== Task to carry out ==
Read the data below. Every line holding the string "none" must be copied.

== Dataset records ==
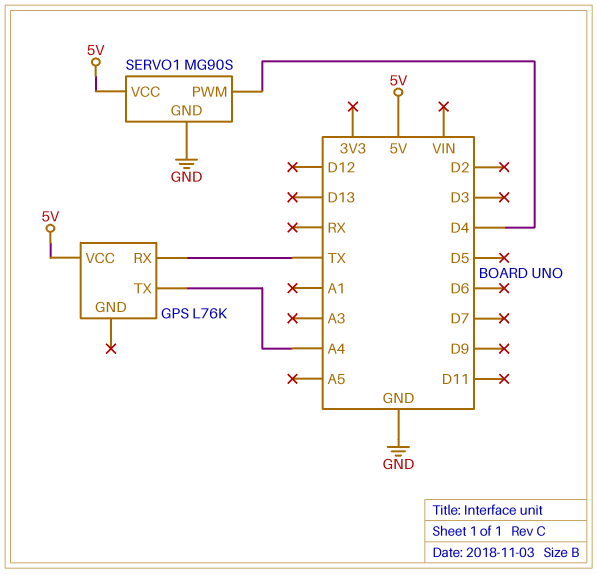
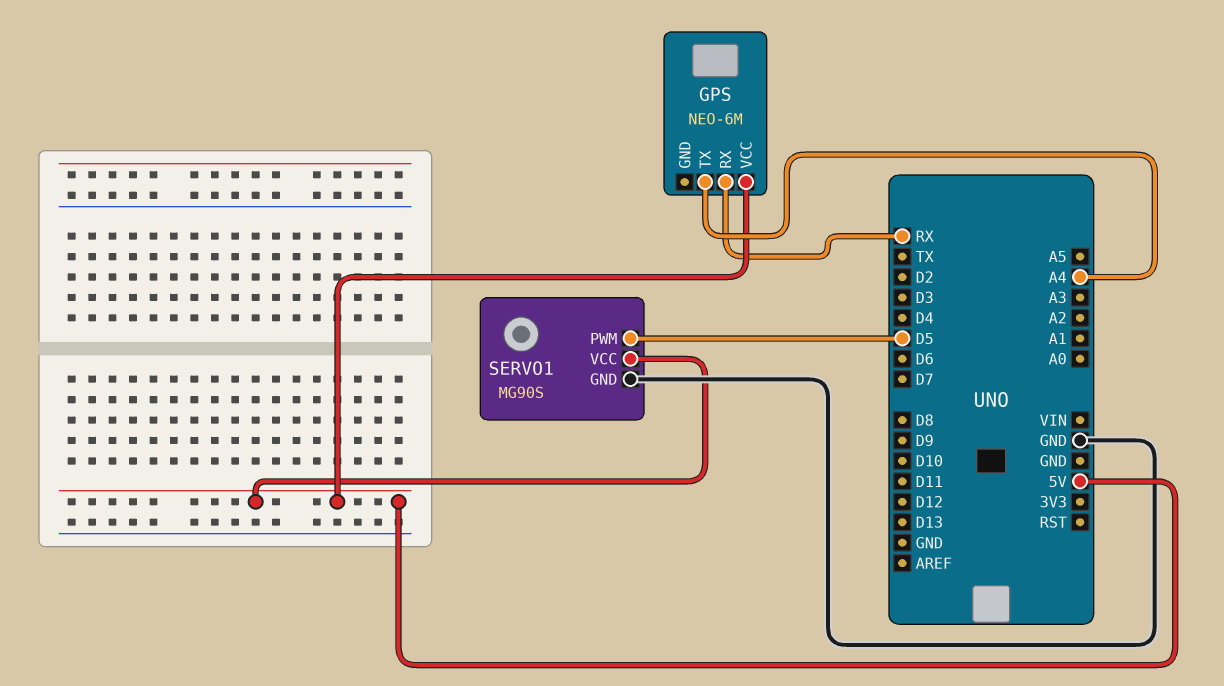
GPS: L76K -> NEO-6M
GPS pin RX: TX -> RX
SERVO1 pin PWM: D4 -> D5

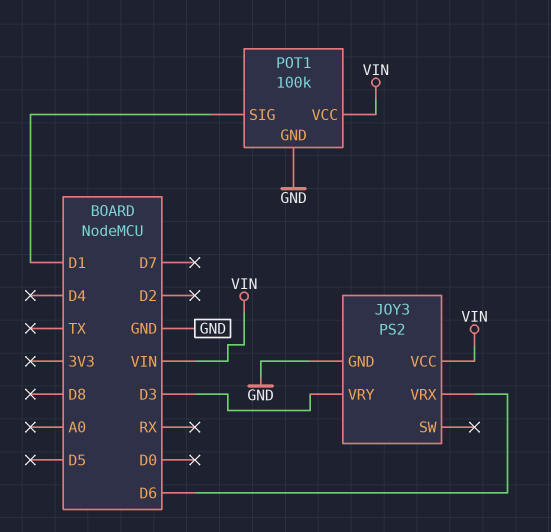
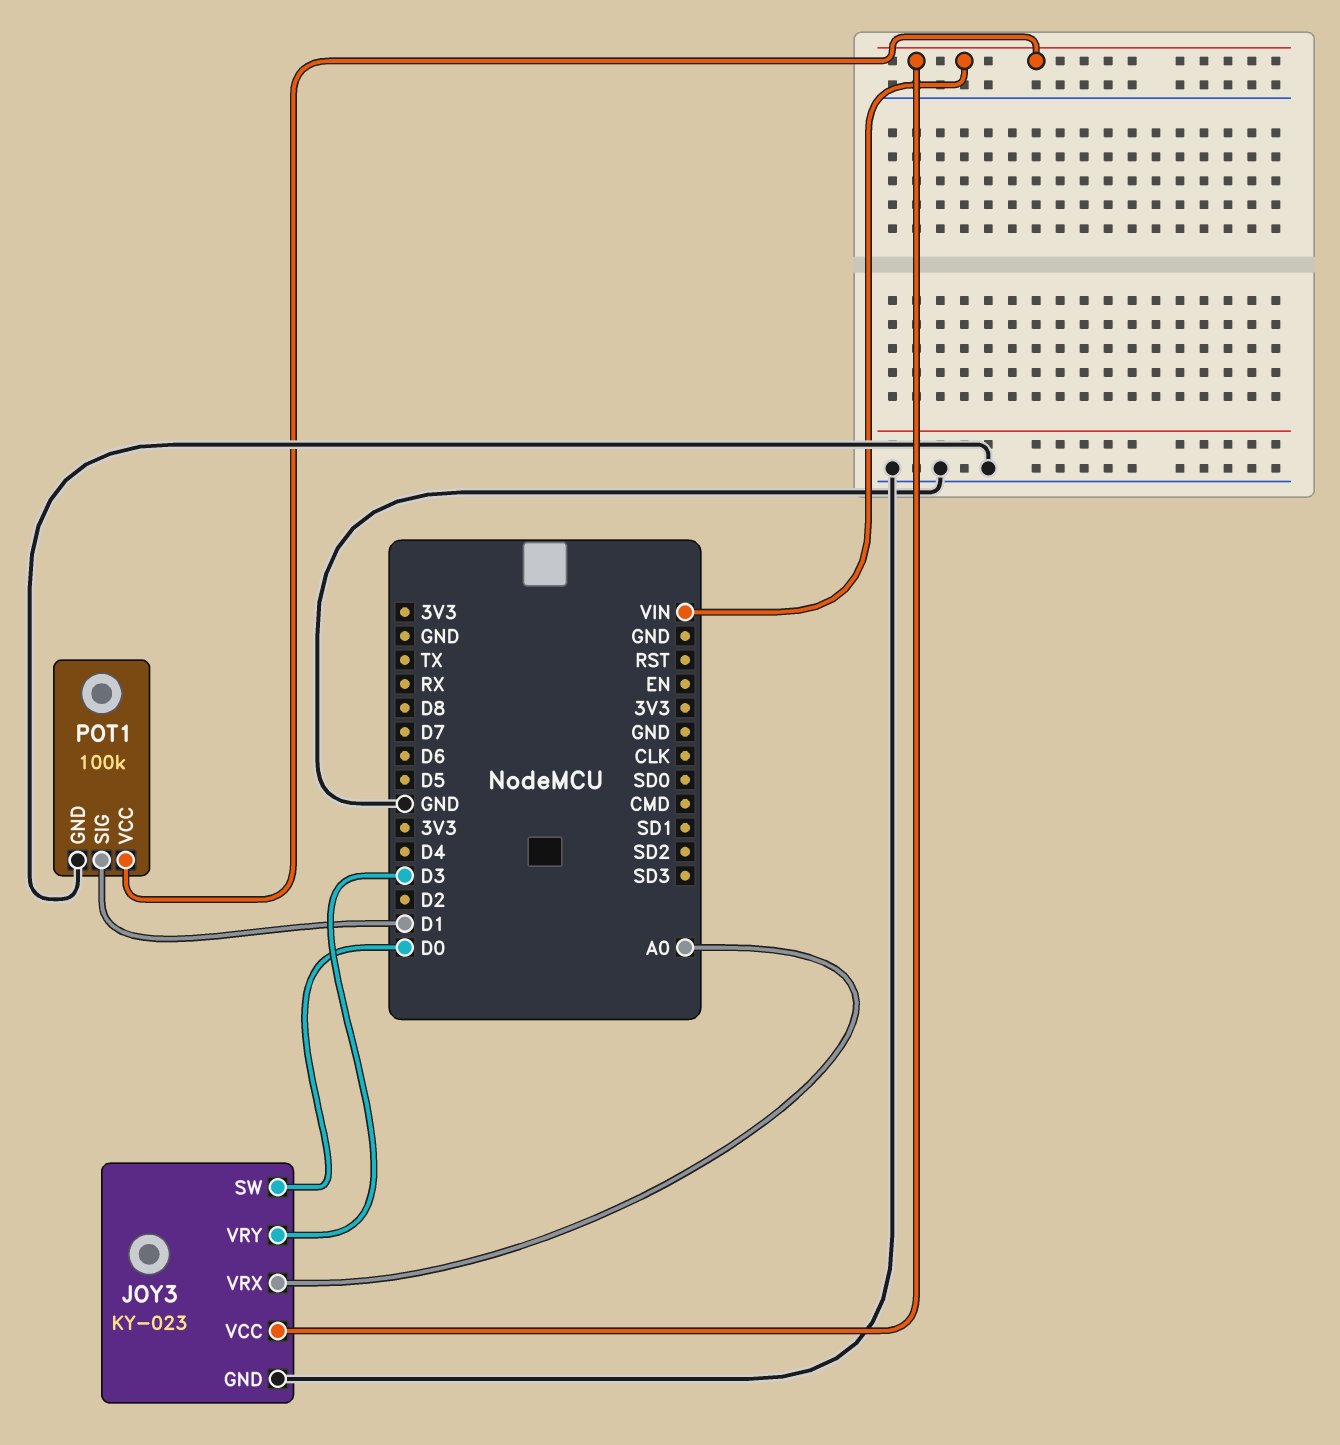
JOY3: PS2 -> KY-023
JOY3 pin SW: none -> D0
JOY3 pin VRX: D6 -> A0

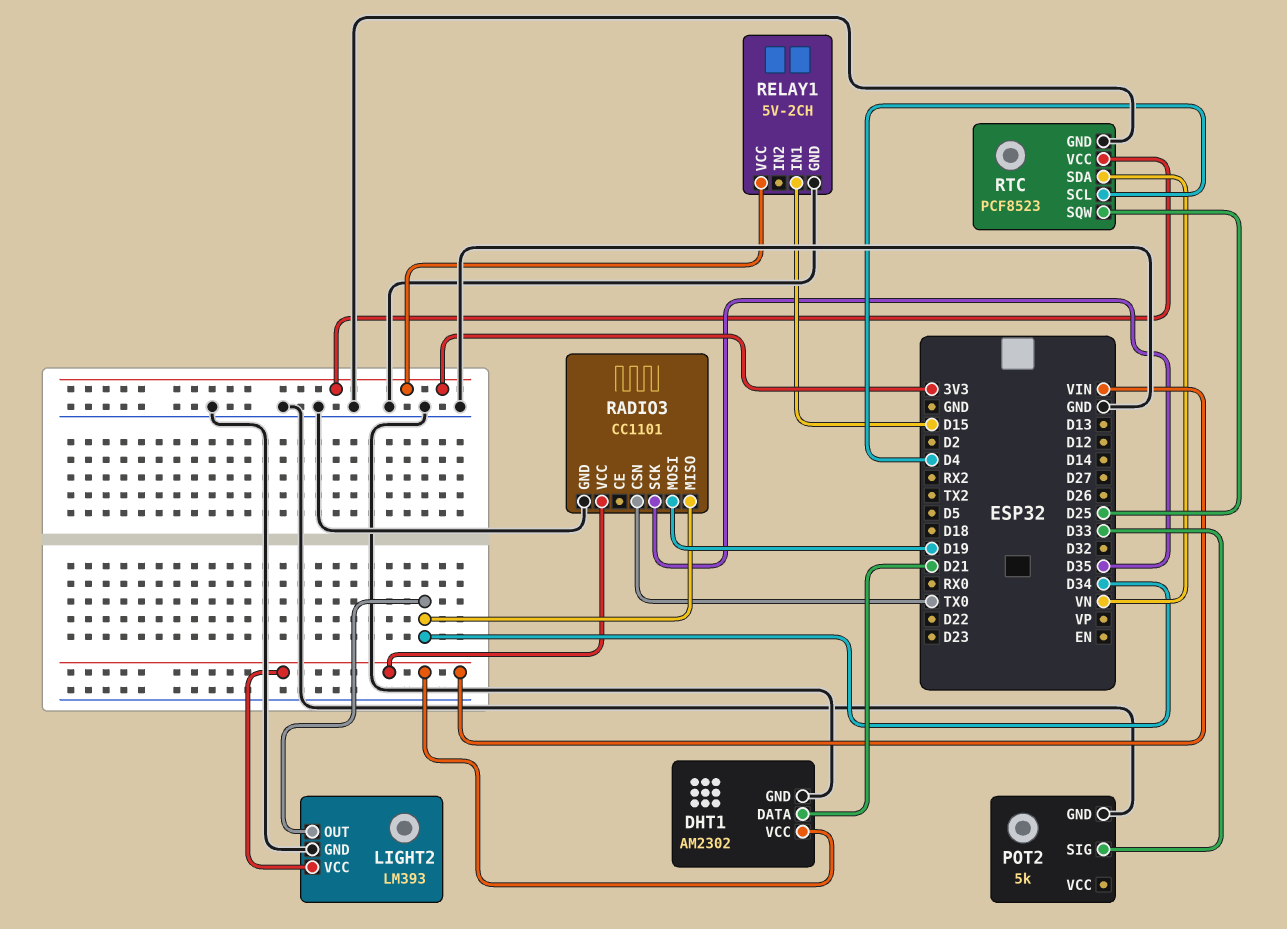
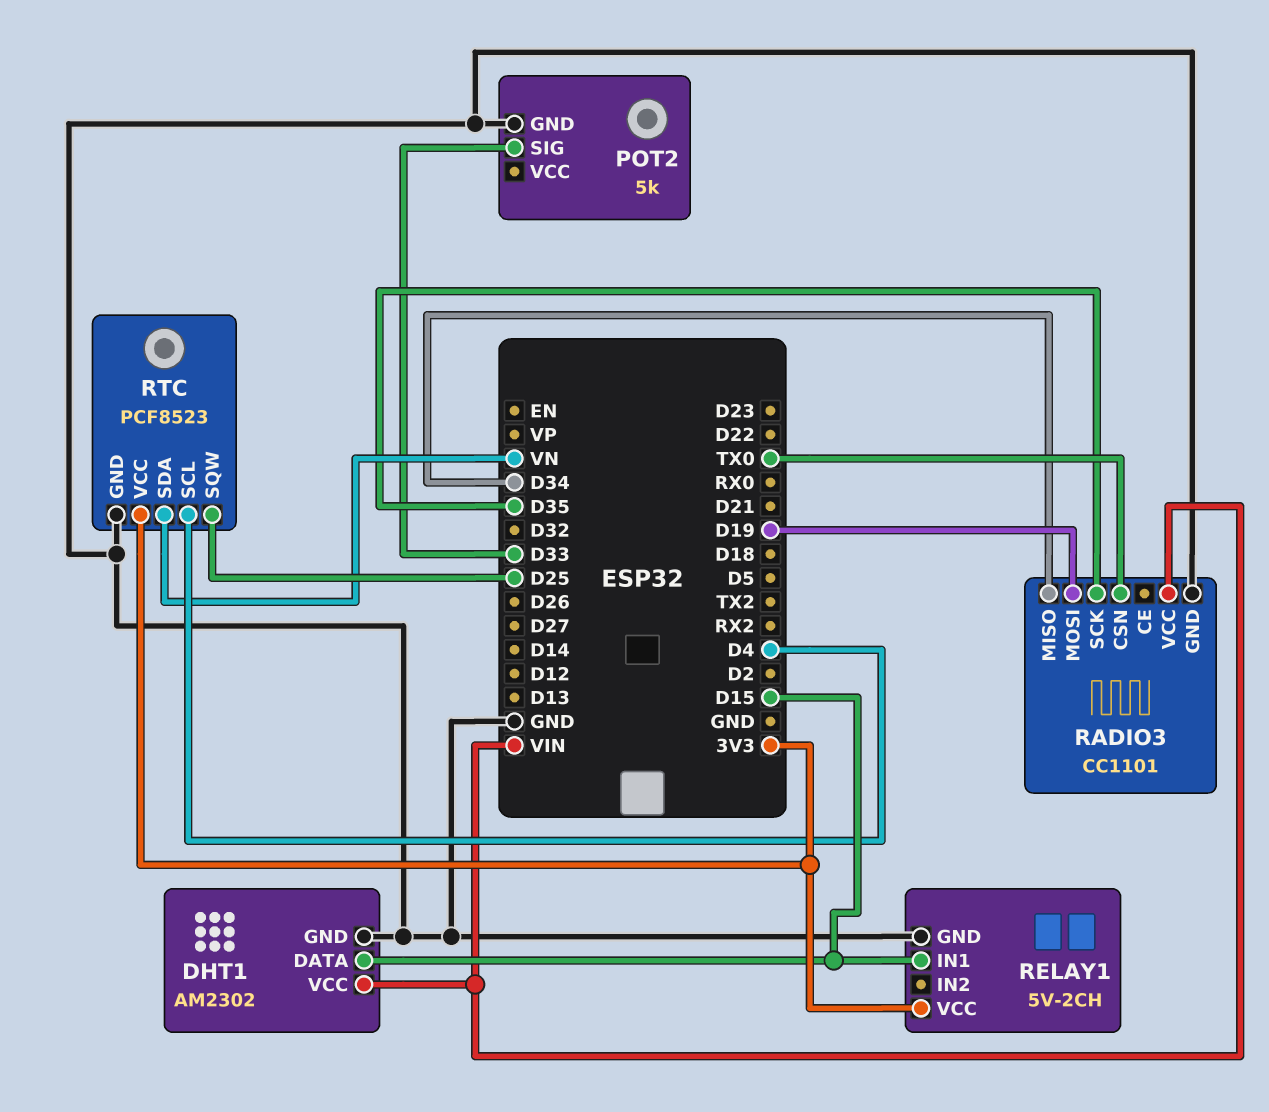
DHT1 pin DATA: D21 -> D15
LIGHT2: LM393 -> none
LIGHT2 pin GND: GND -> none
LIGHT2 pin OUT: D34 -> none
LIGHT2 pin VCC: VIN -> none

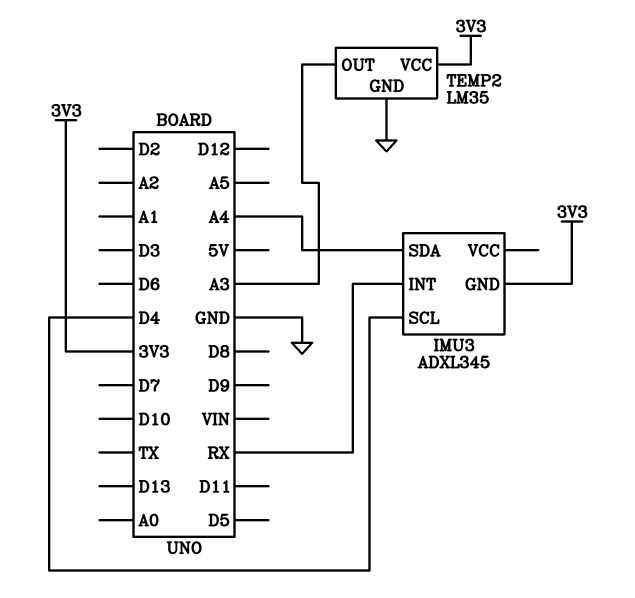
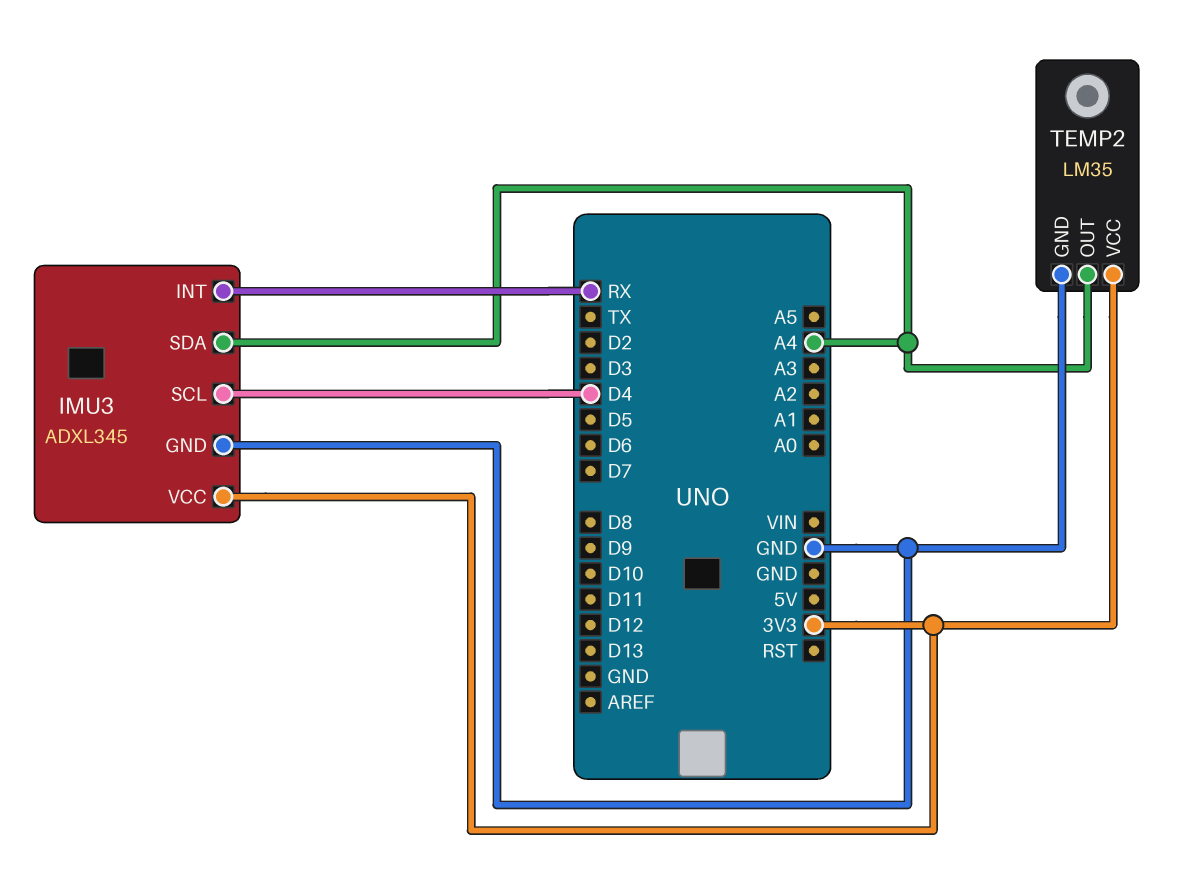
IMU3 pin GND: 3V3 -> GND
IMU3 pin VCC: none -> 3V3
TEMP2 pin OUT: A3 -> A4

== Written solution ==
JOY3 pin SW: none -> D0
LIGHT2: LM393 -> none
LIGHT2 pin GND: GND -> none
LIGHT2 pin OUT: D34 -> none
LIGHT2 pin VCC: VIN -> none
IMU3 pin VCC: none -> 3V3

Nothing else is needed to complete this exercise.